## [Task instructions]
In duplicating the lines below, keep every word unchanged and drop the pictures.

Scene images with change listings
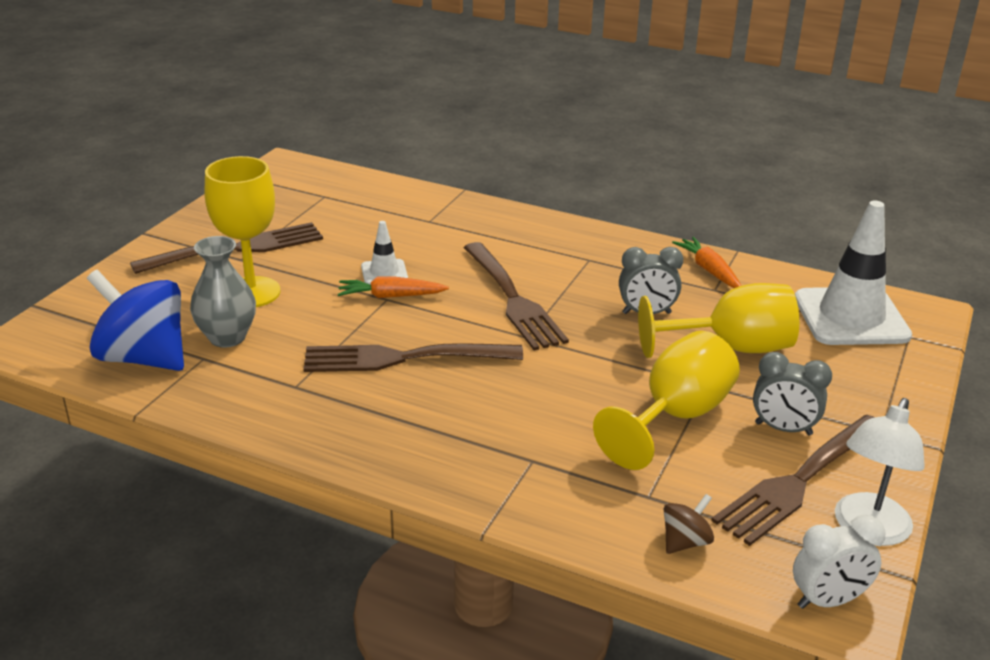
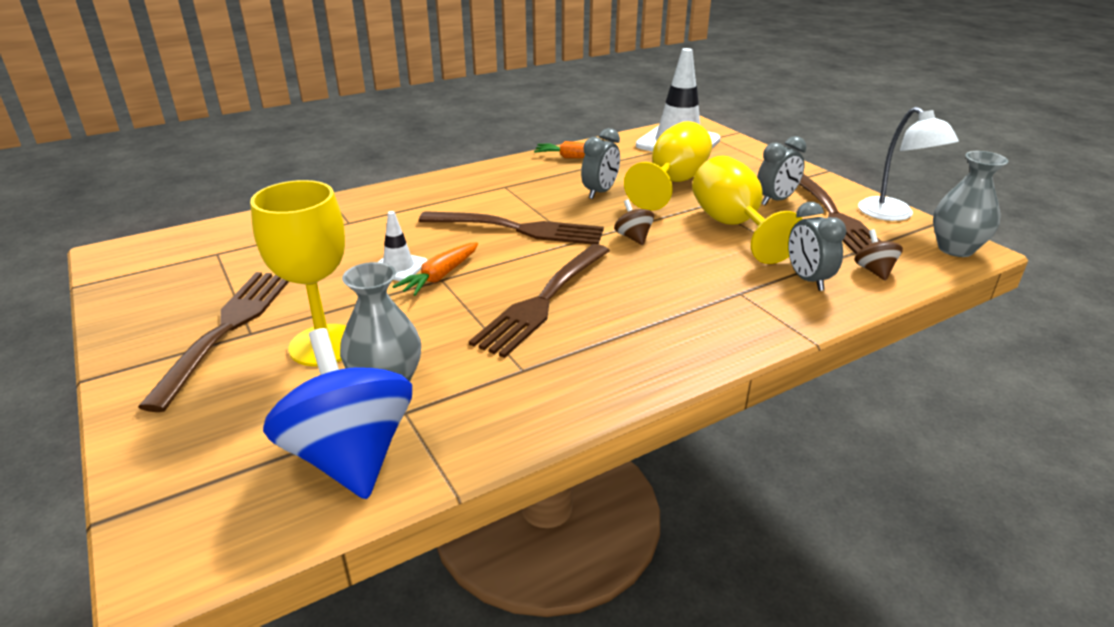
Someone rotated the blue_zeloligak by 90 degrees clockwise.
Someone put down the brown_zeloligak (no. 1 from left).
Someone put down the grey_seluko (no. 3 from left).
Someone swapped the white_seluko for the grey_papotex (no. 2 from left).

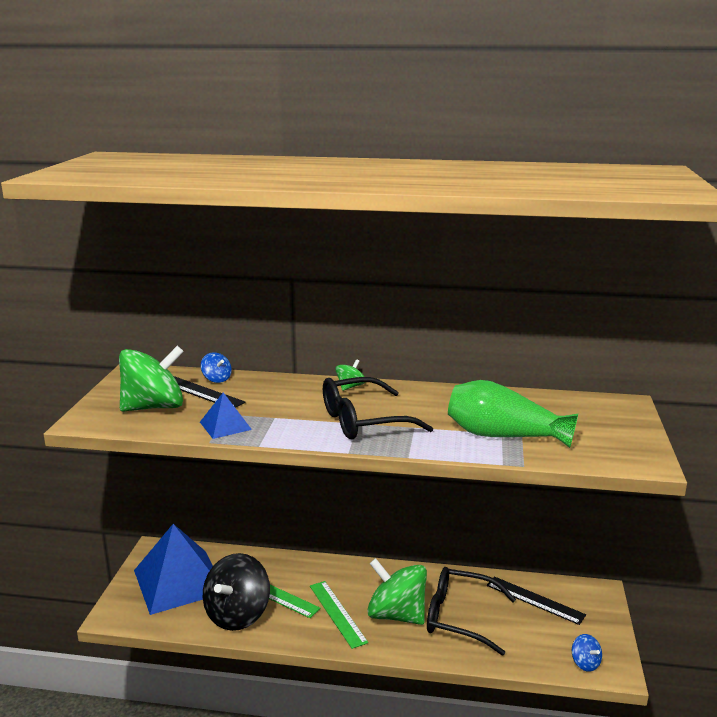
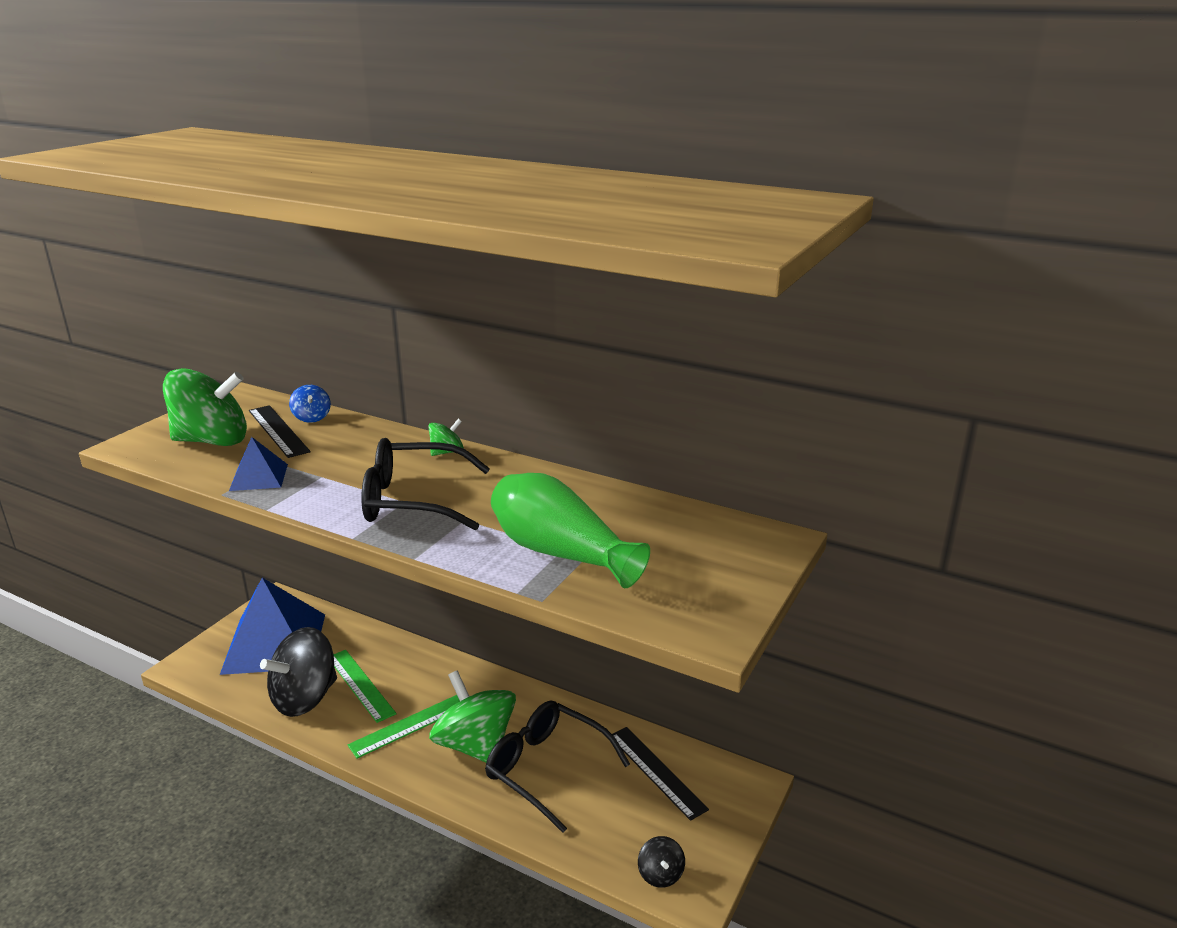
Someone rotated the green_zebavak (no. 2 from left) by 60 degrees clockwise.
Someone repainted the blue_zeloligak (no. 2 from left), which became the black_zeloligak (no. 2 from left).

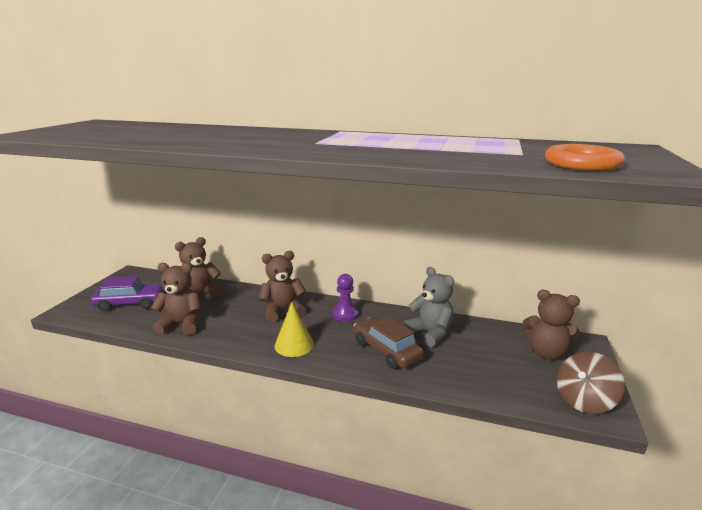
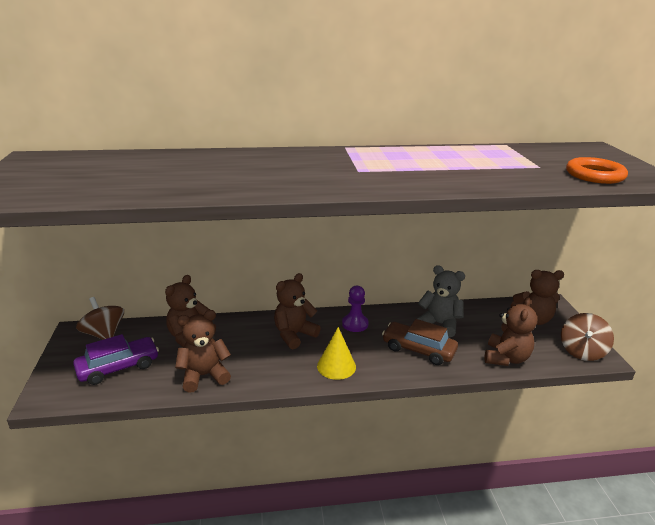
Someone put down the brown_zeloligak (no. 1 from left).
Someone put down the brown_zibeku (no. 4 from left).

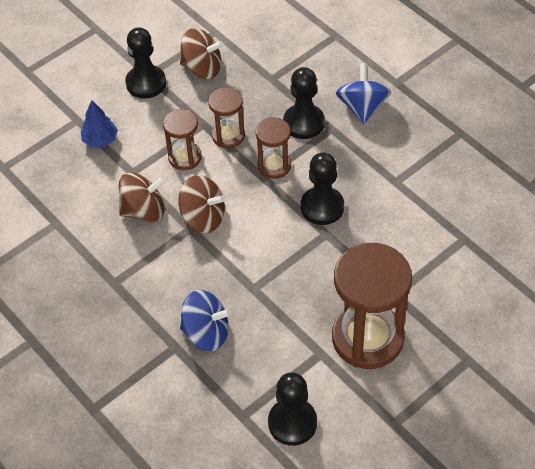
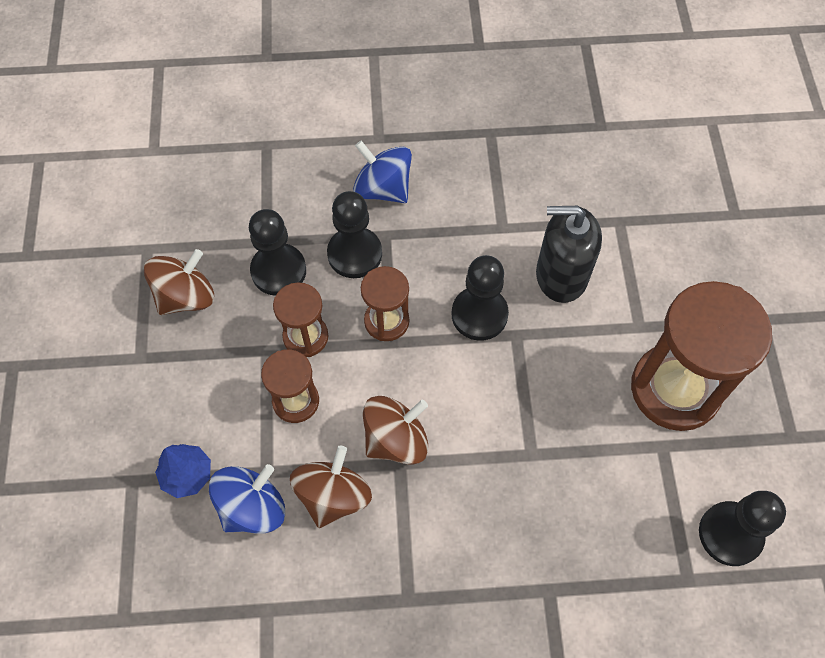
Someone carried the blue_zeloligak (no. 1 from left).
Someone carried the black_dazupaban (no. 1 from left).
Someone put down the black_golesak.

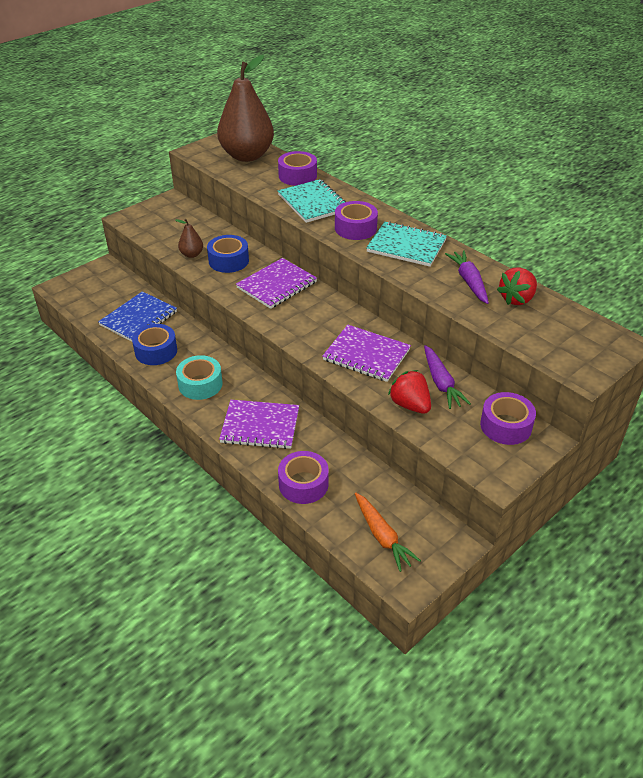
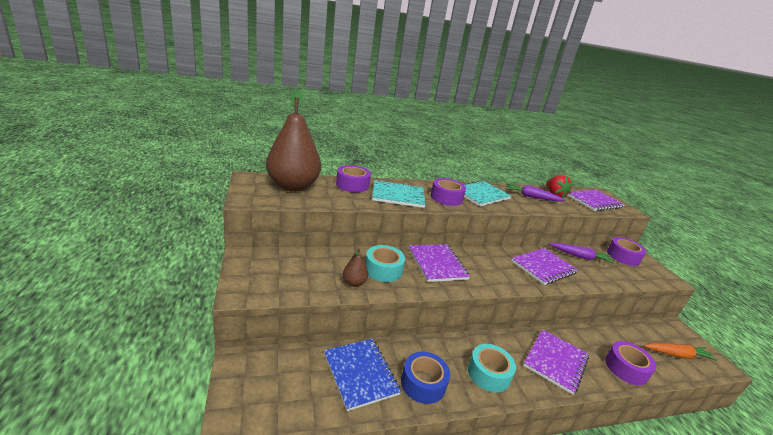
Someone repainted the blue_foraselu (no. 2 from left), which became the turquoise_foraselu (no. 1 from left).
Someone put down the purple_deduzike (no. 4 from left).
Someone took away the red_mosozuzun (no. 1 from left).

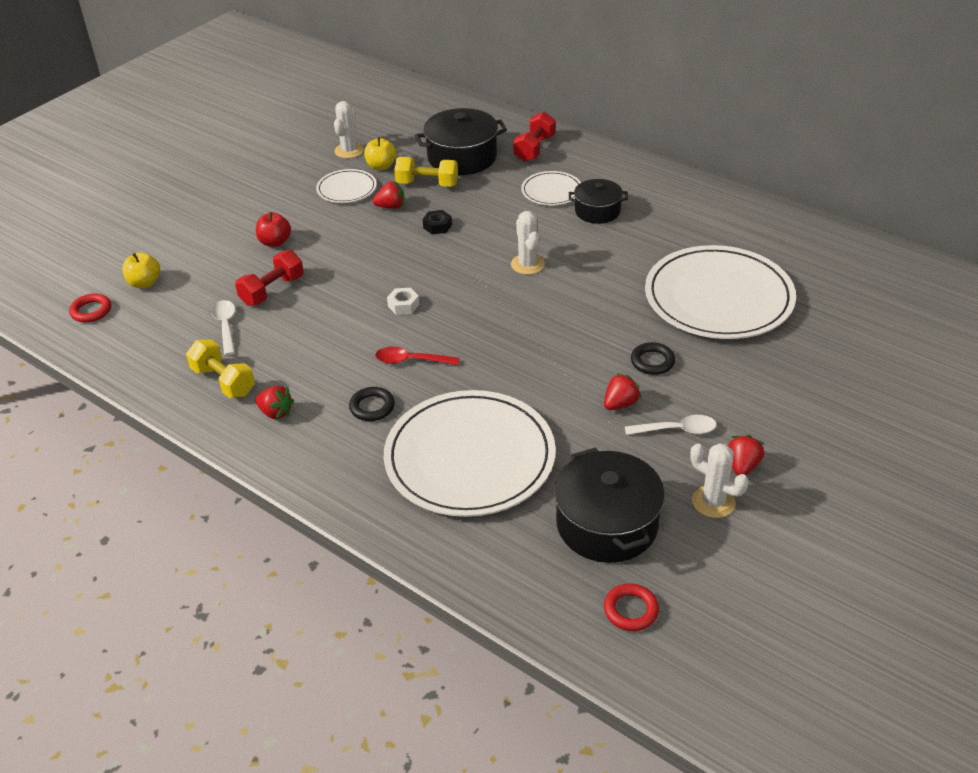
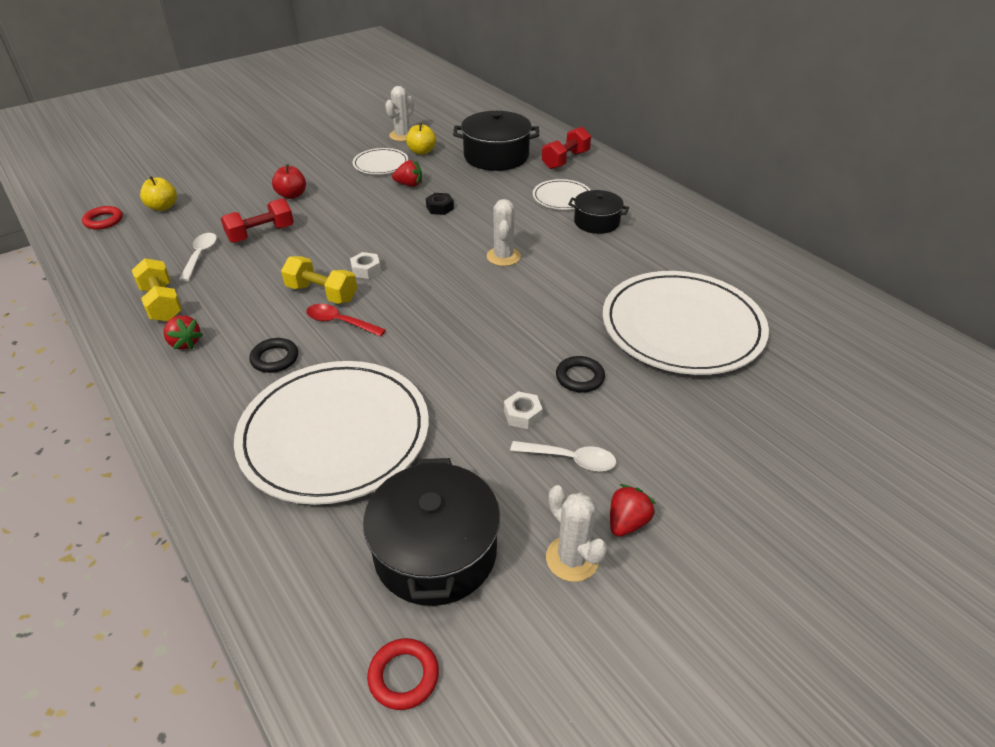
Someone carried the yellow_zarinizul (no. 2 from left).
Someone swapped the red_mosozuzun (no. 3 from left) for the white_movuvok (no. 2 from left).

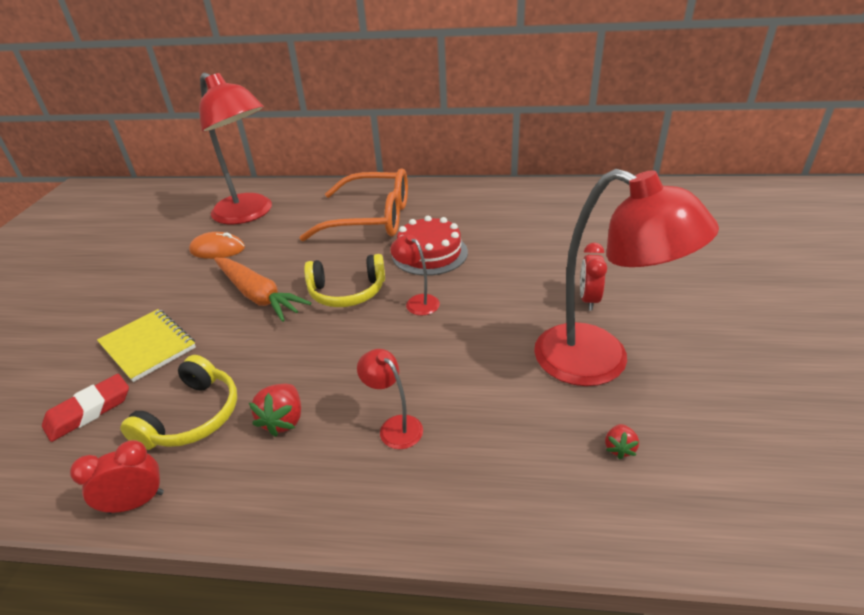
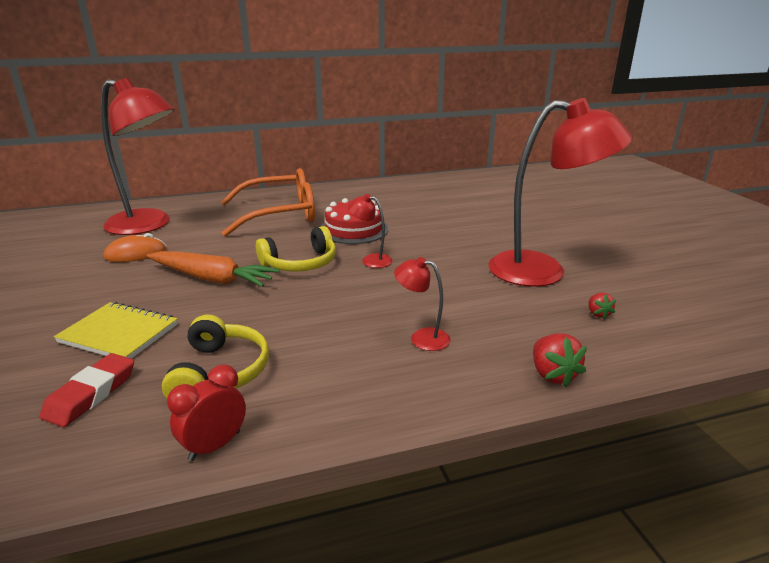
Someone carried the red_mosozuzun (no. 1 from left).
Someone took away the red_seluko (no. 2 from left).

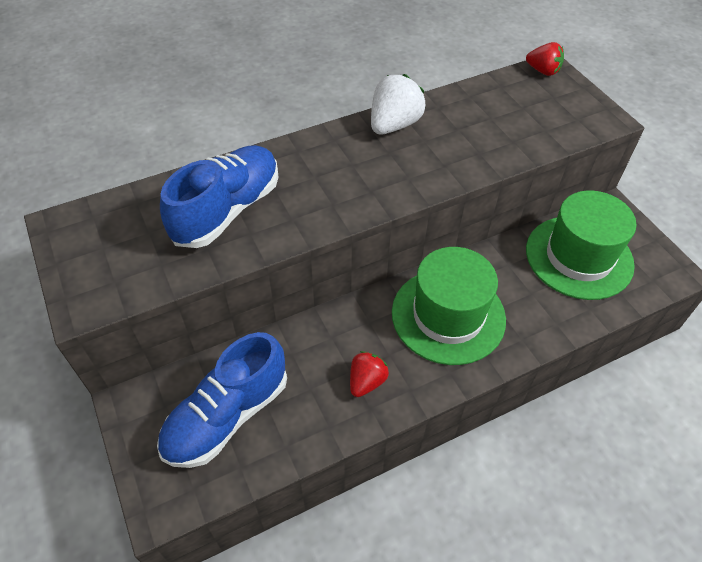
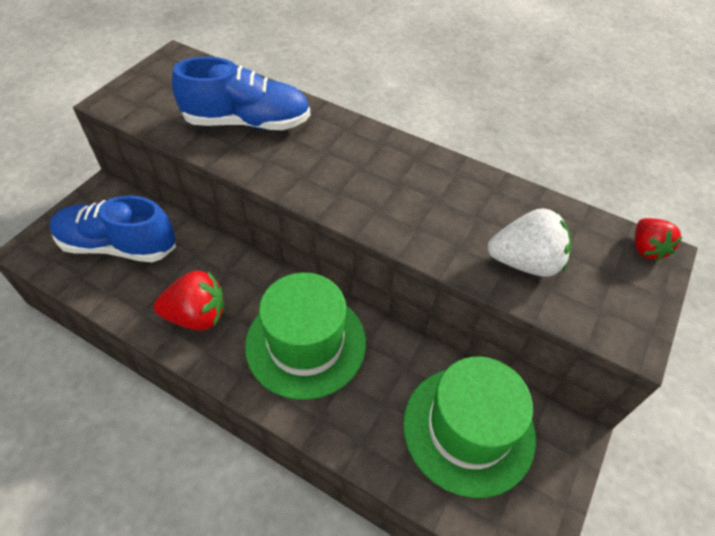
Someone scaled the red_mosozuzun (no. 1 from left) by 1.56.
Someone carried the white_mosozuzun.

## [Response to the exercise]
Someone rotated the blue_zeloligak by 90 degrees clockwise.
Someone put down the brown_zeloligak (no. 1 from left).
Someone put down the grey_seluko (no. 3 from left).
Someone swapped the white_seluko for the grey_papotex (no. 2 from left).

Someone rotated the green_zebavak (no. 2 from left) by 60 degrees clockwise.
Someone repainted the blue_zeloligak (no. 2 from left), which became the black_zeloligak (no. 2 from left).

Someone put down the brown_zeloligak (no. 1 from left).
Someone put down the brown_zibeku (no. 4 from left).

Someone carried the blue_zeloligak (no. 1 from left).
Someone carried the black_dazupaban (no. 1 from left).
Someone put down the black_golesak.

Someone repainted the blue_foraselu (no. 2 from left), which became the turquoise_foraselu (no. 1 from left).
Someone put down the purple_deduzike (no. 4 from left).
Someone took away the red_mosozuzun (no. 1 from left).

Someone carried the yellow_zarinizul (no. 2 from left).
Someone swapped the red_mosozuzun (no. 3 from left) for the white_movuvok (no. 2 from left).

Someone carried the red_mosozuzun (no. 1 from left).
Someone took away the red_seluko (no. 2 from left).

Someone scaled the red_mosozuzun (no. 1 from left) by 1.56.
Someone carried the white_mosozuzun.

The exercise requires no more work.